The task
Read through the data and count the lines that contain the string "none"; give only the result.

Dataset excerpts
==================================================
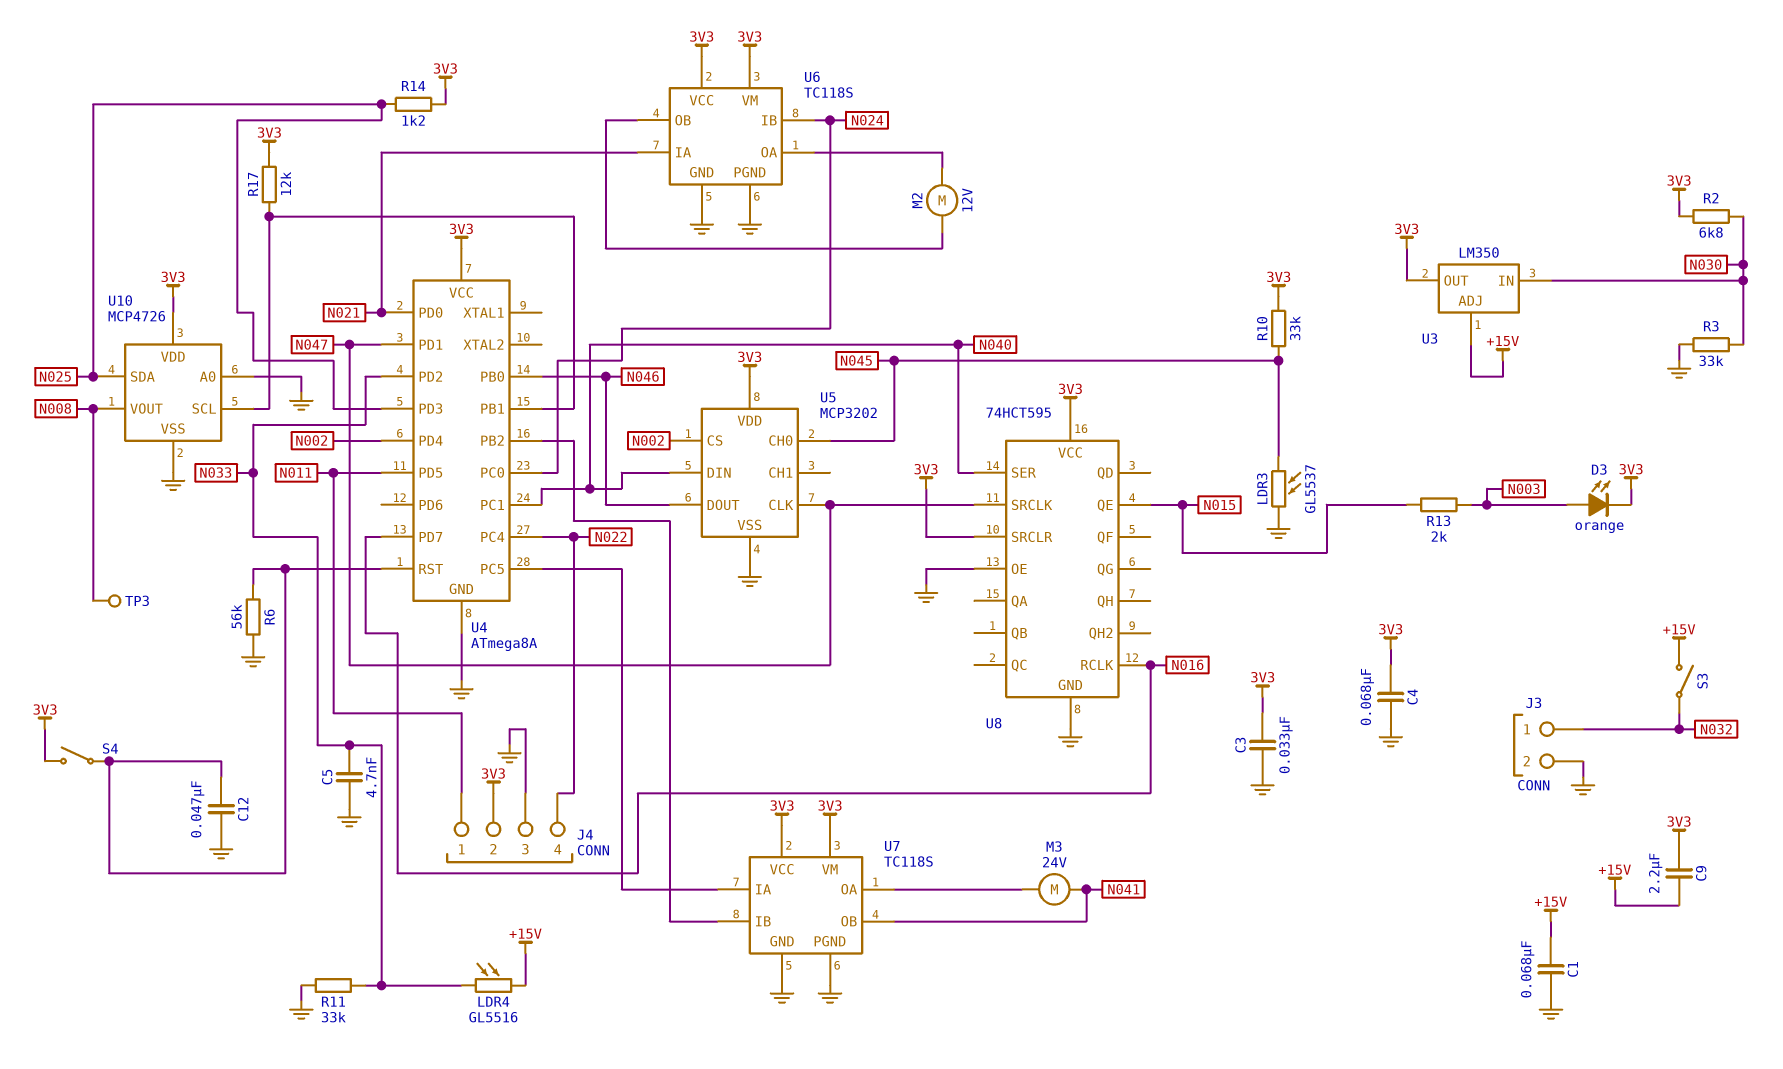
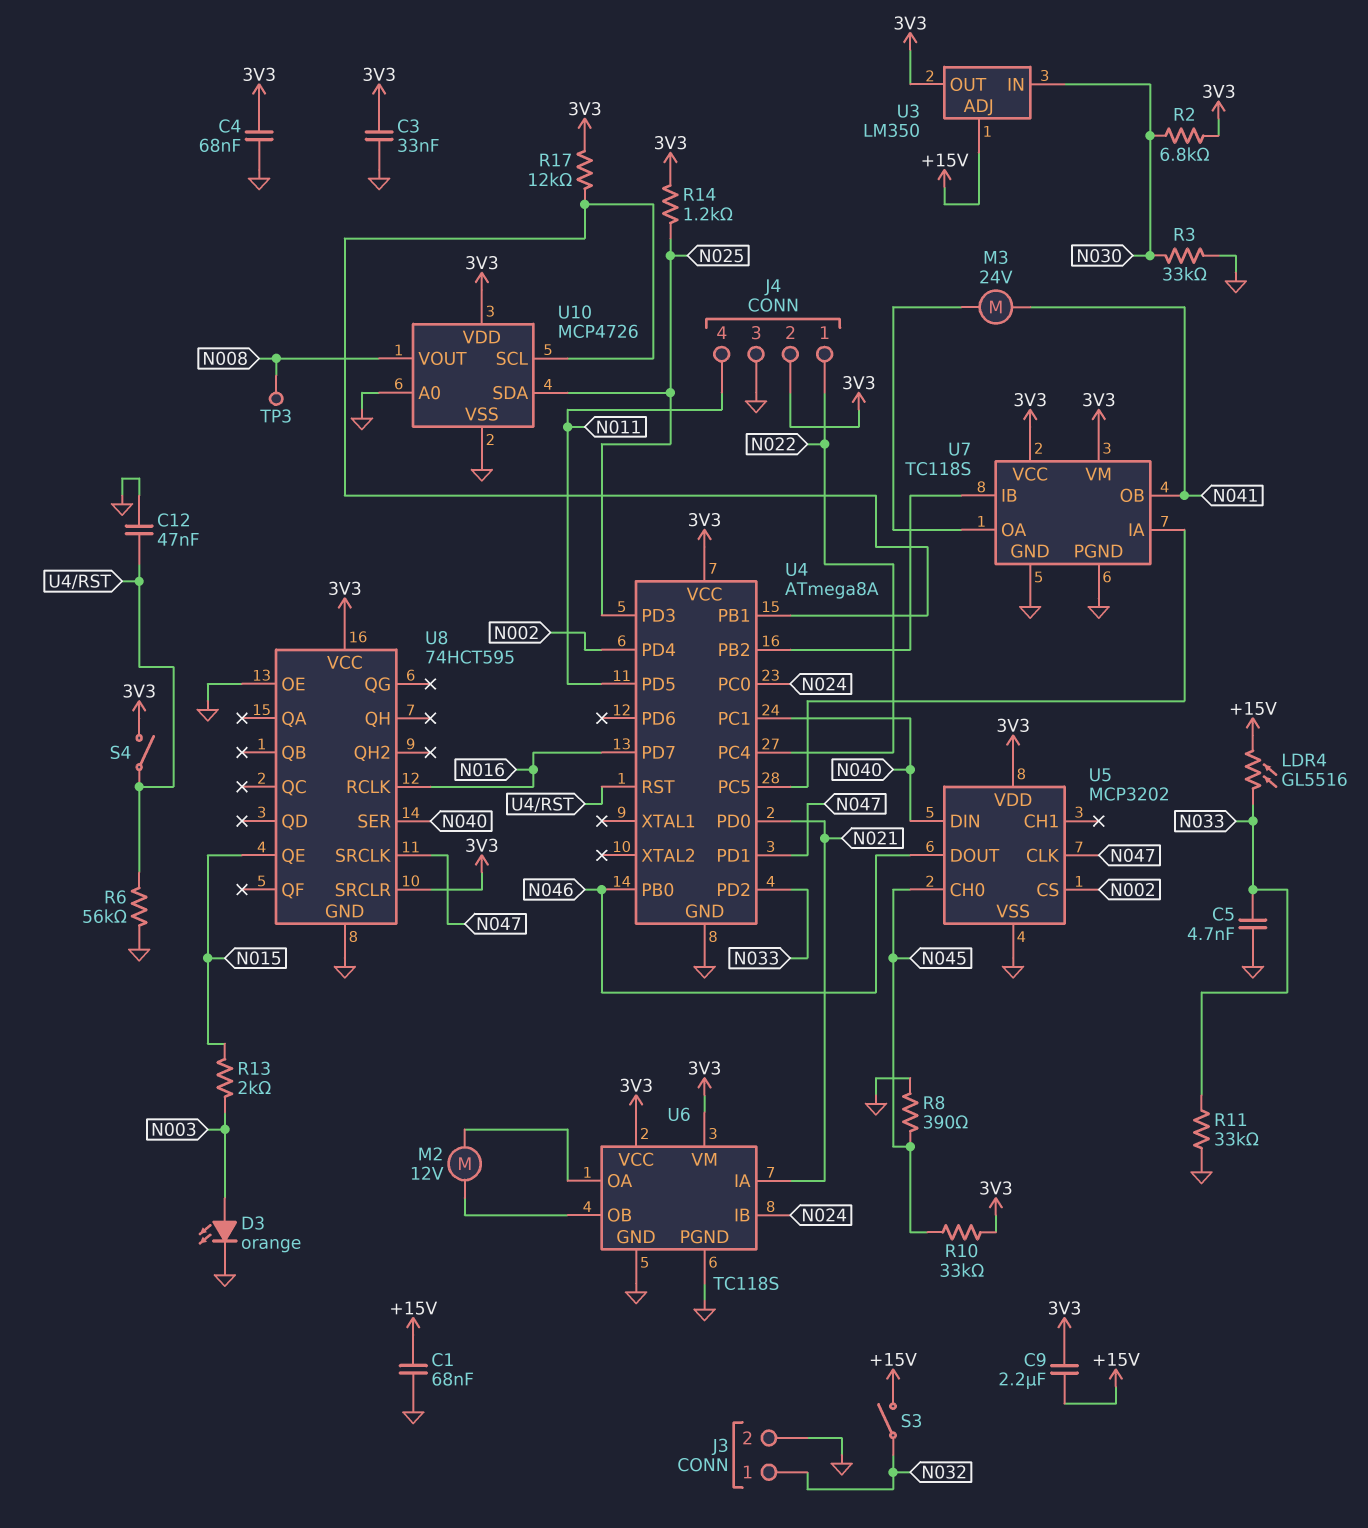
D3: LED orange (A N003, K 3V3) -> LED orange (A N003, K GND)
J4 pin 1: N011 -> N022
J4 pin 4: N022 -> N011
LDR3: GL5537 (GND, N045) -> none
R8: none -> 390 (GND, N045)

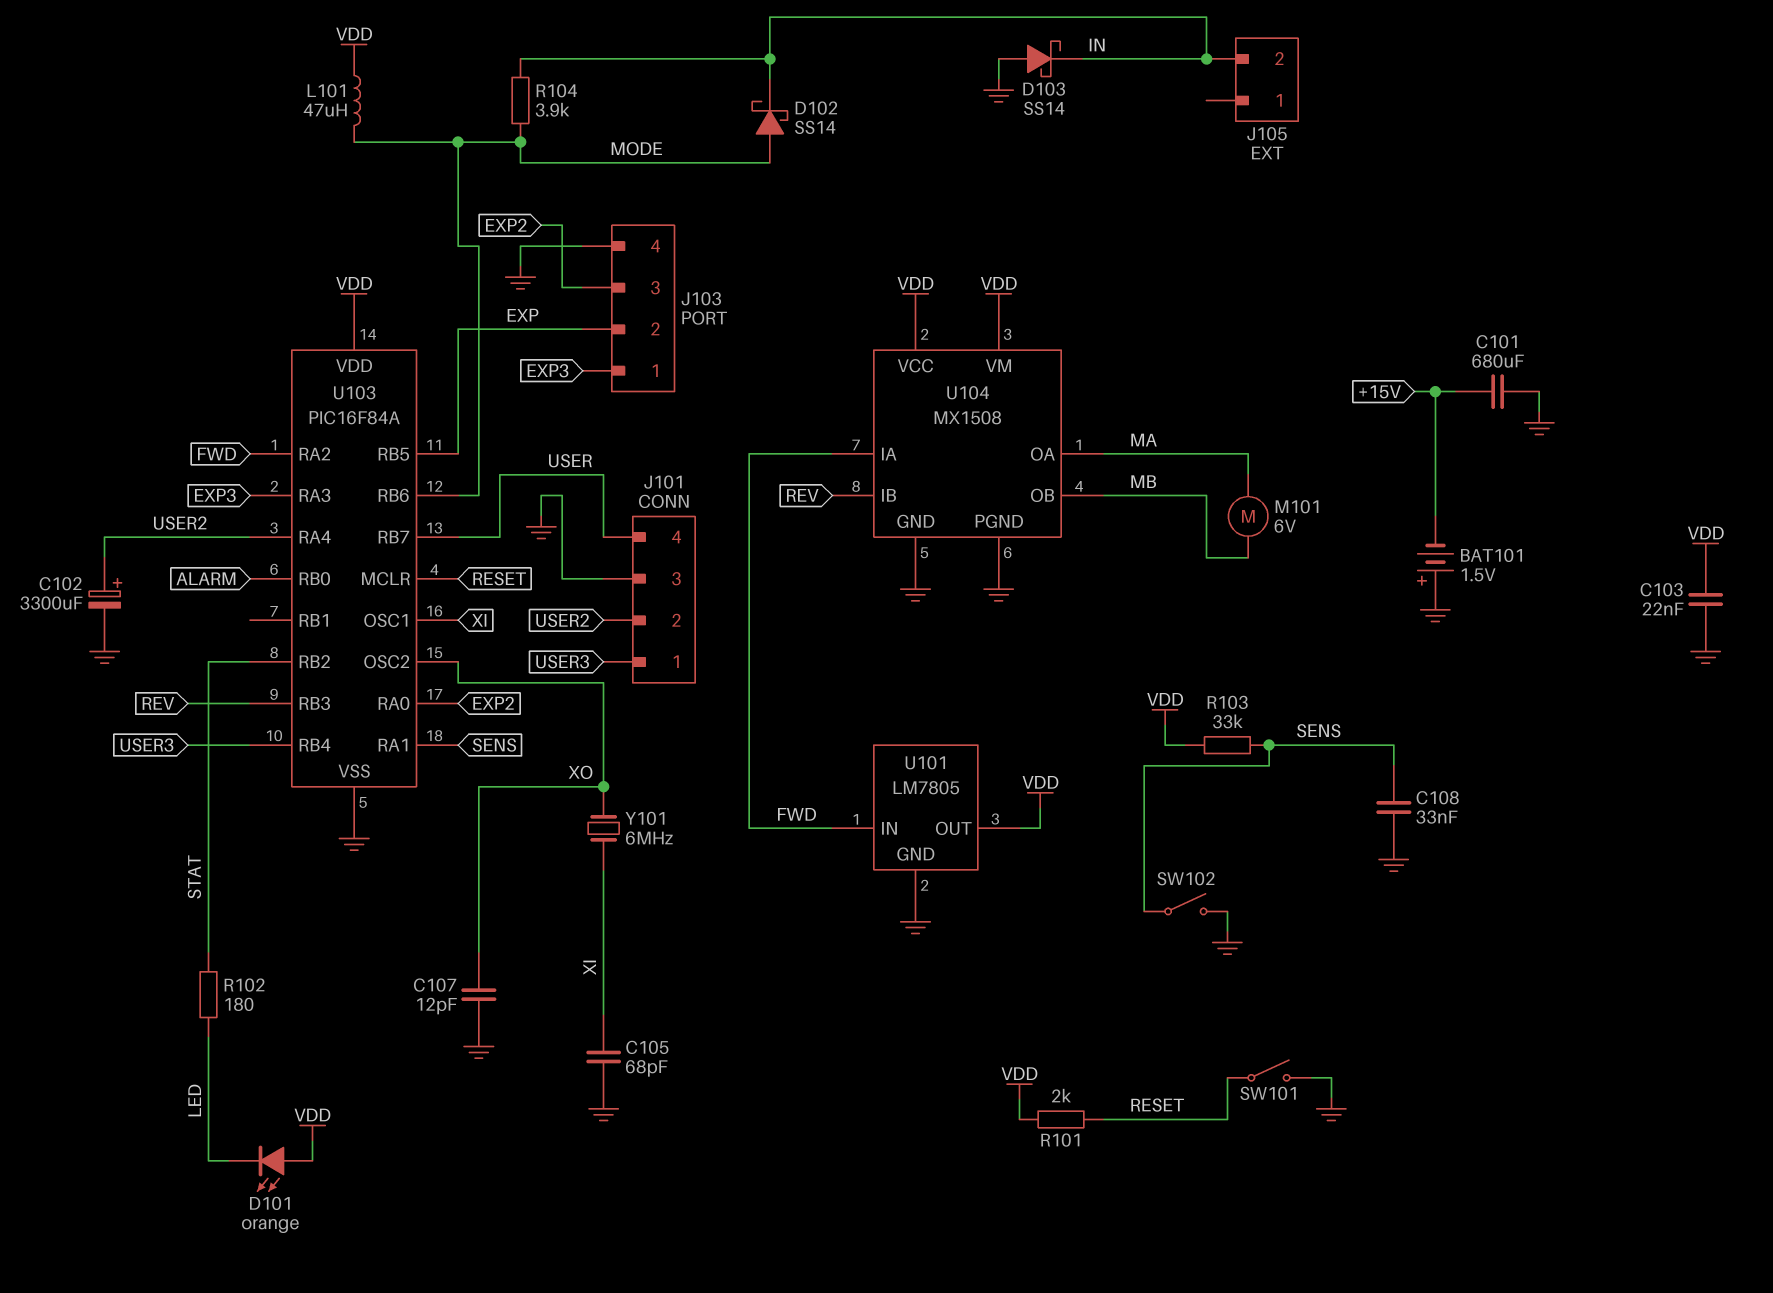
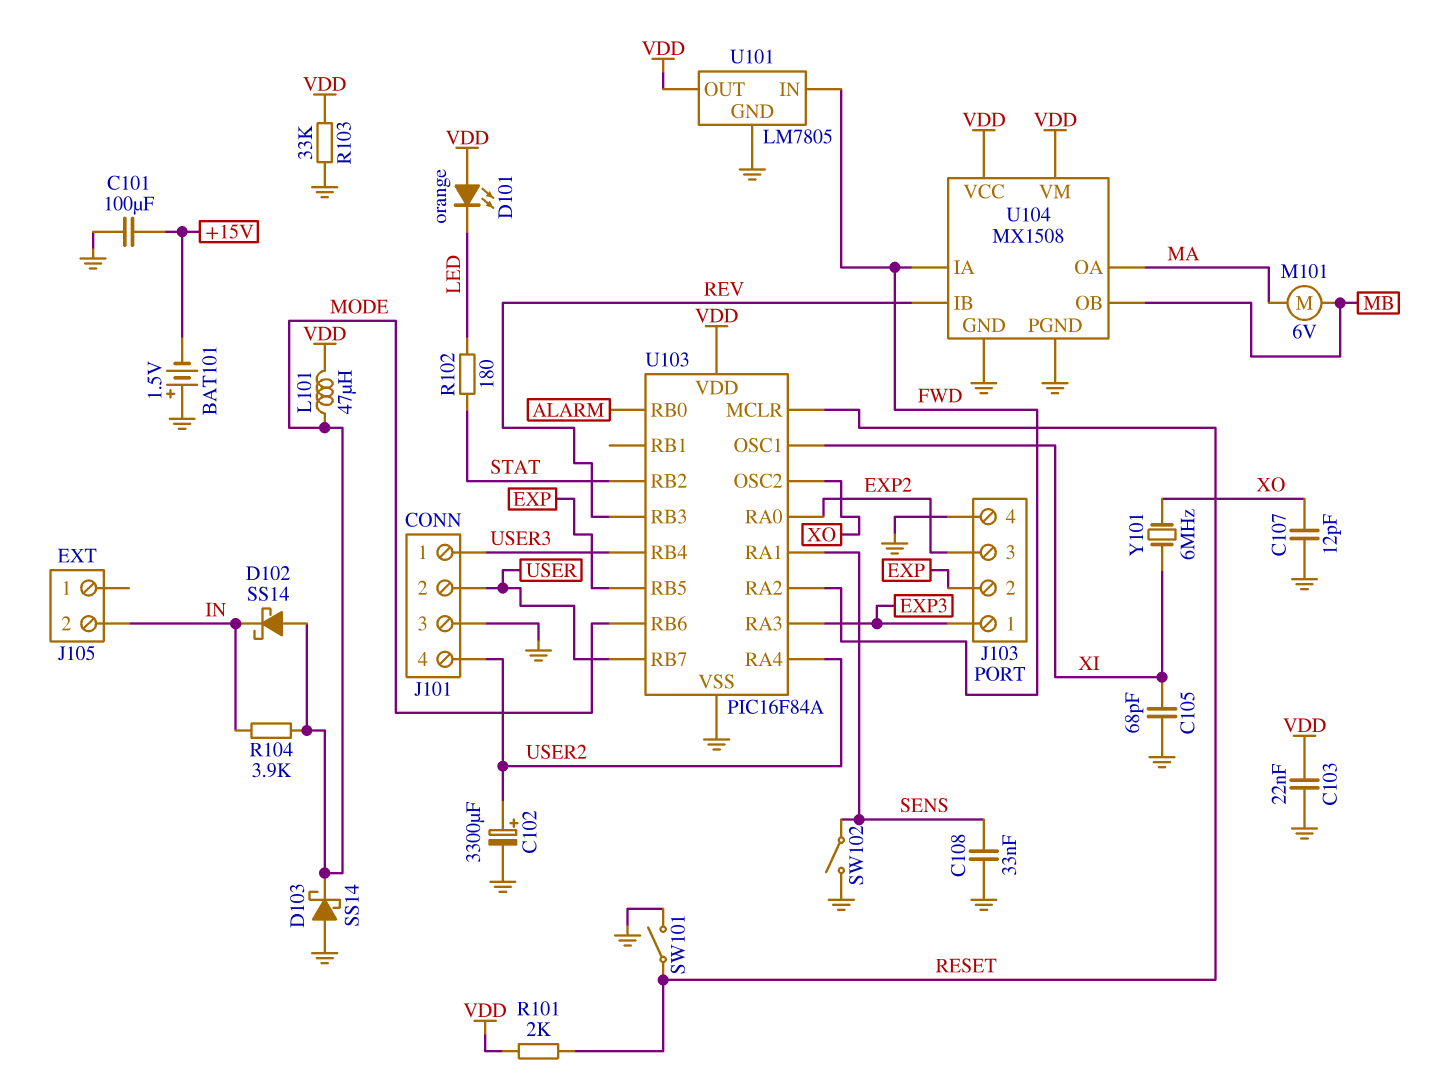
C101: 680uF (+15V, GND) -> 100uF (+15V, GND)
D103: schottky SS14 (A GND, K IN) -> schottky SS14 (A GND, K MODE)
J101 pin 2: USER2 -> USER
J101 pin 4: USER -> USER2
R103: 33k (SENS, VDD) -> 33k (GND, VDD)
==================================================
Answer to the exercise
2